TASK BRIEF: Filter the entries below down to the lines that hold "type".

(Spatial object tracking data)
Start of Block
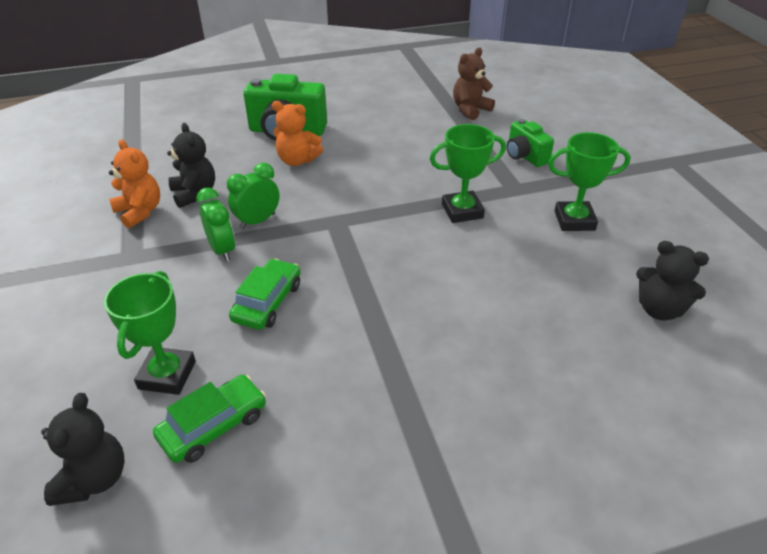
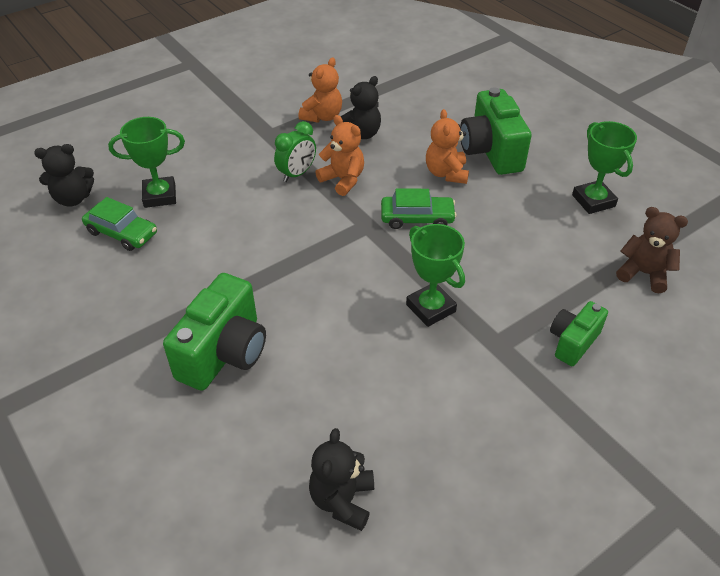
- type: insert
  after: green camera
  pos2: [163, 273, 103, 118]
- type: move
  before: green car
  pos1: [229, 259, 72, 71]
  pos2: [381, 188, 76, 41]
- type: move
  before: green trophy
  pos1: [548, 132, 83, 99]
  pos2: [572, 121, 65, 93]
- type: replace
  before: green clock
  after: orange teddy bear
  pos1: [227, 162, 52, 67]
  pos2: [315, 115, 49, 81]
End of Block
TASK SOLUTION:
- type: insert
- type: move
- type: move
- type: replace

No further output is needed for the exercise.